[Items from a data source]
* * * *

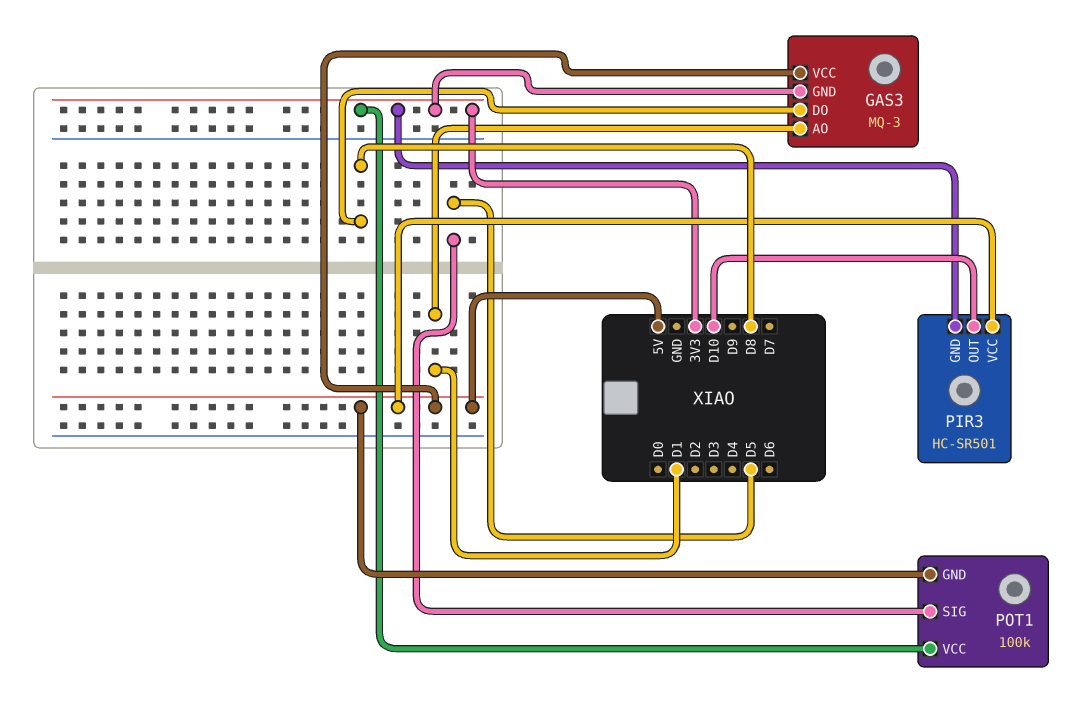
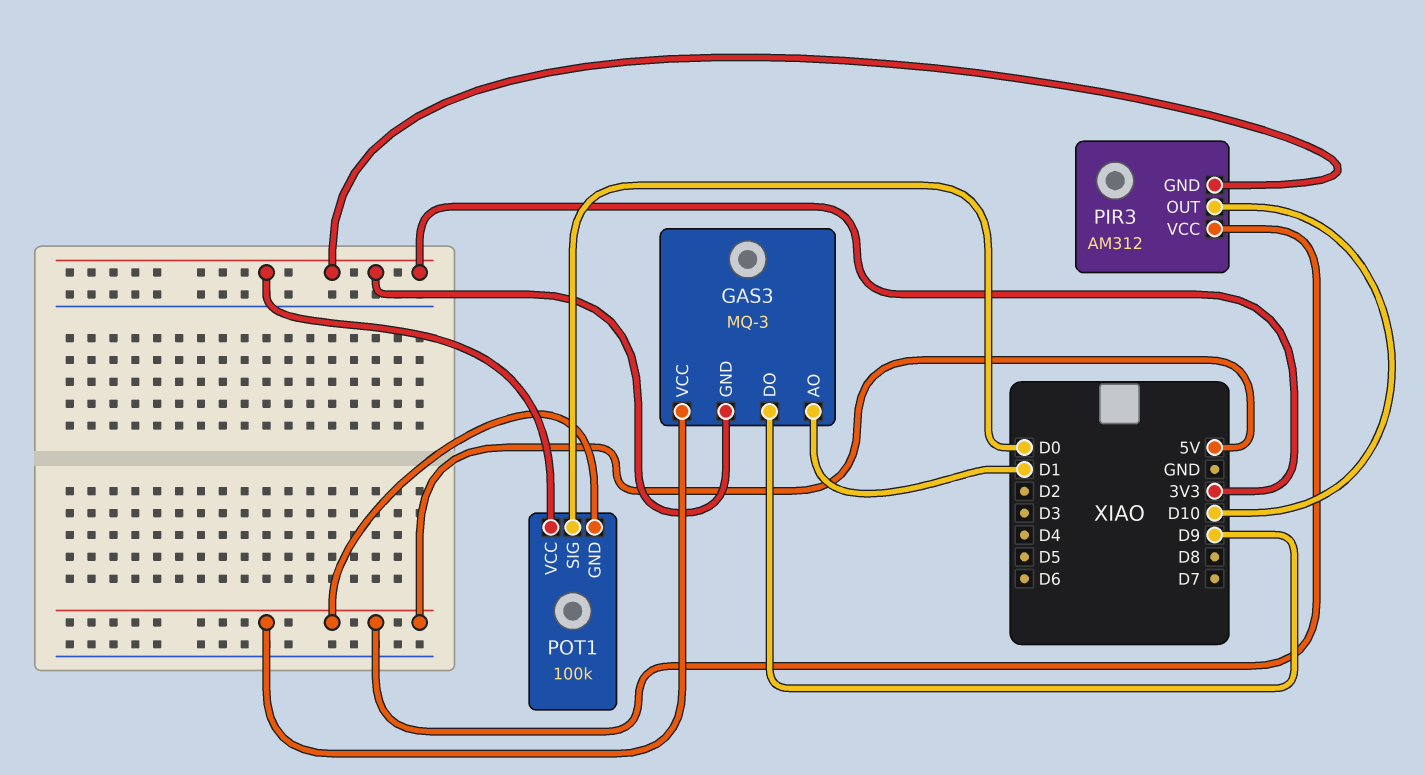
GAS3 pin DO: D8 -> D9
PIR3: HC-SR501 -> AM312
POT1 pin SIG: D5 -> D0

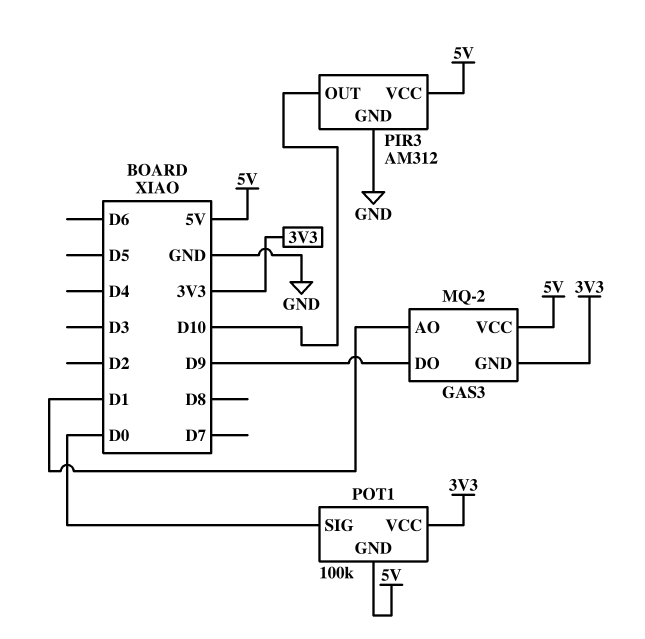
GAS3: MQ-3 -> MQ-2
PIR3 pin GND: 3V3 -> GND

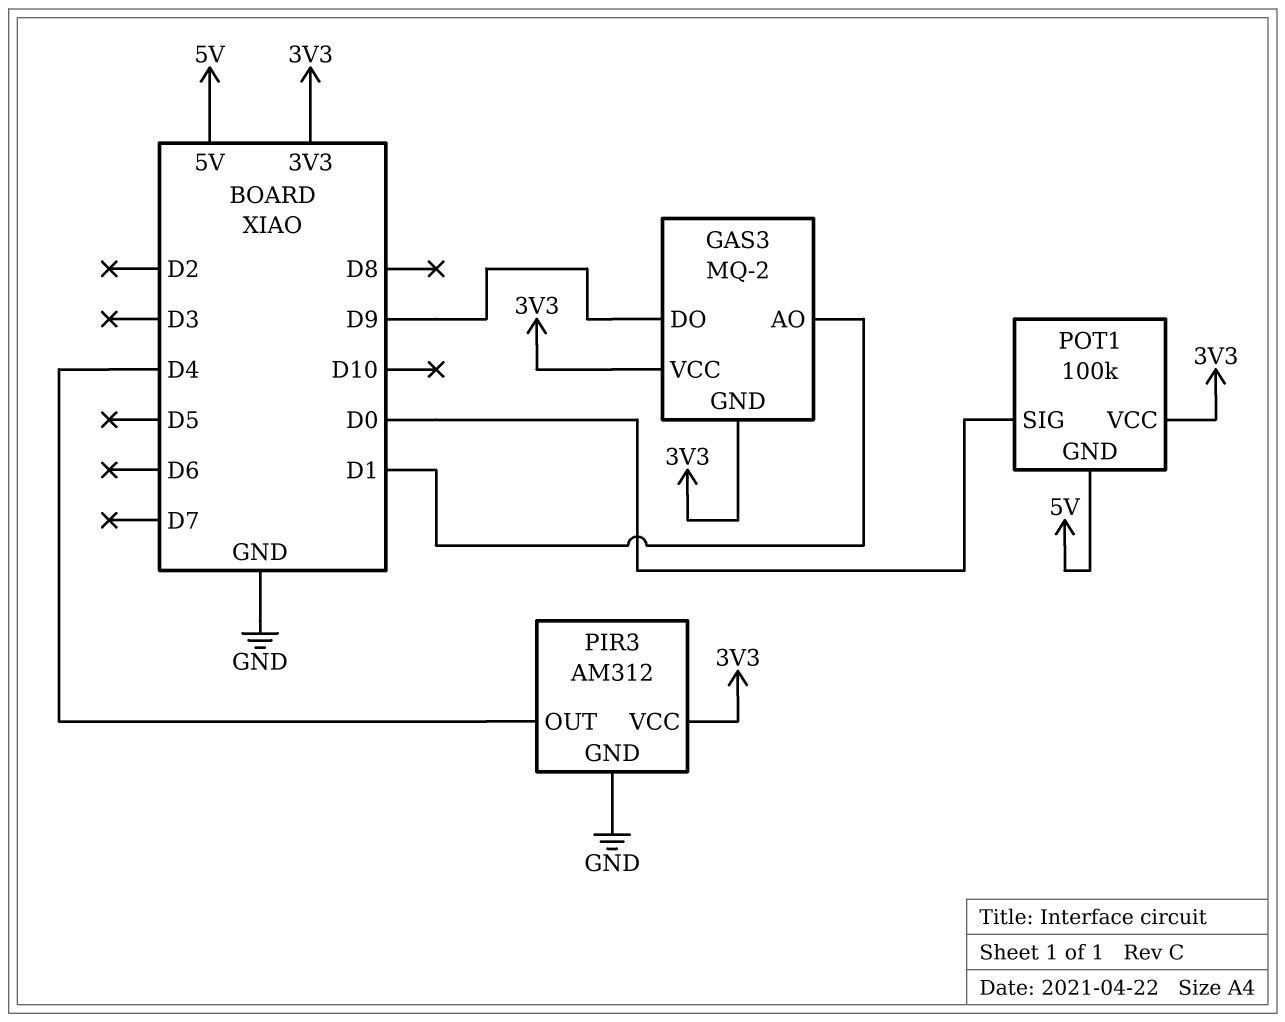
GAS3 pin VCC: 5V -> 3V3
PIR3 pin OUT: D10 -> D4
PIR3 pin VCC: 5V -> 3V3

* * * *

■ **Your goal**
All that is required is the lines from the line containing "PIR3 pin GND: 3V3 -> GND" through the end of the records above, copied exactly, and none of the pictures.

■ **Completed exercise**
PIR3 pin GND: 3V3 -> GND

GAS3 pin VCC: 5V -> 3V3
PIR3 pin OUT: D10 -> D4
PIR3 pin VCC: 5V -> 3V3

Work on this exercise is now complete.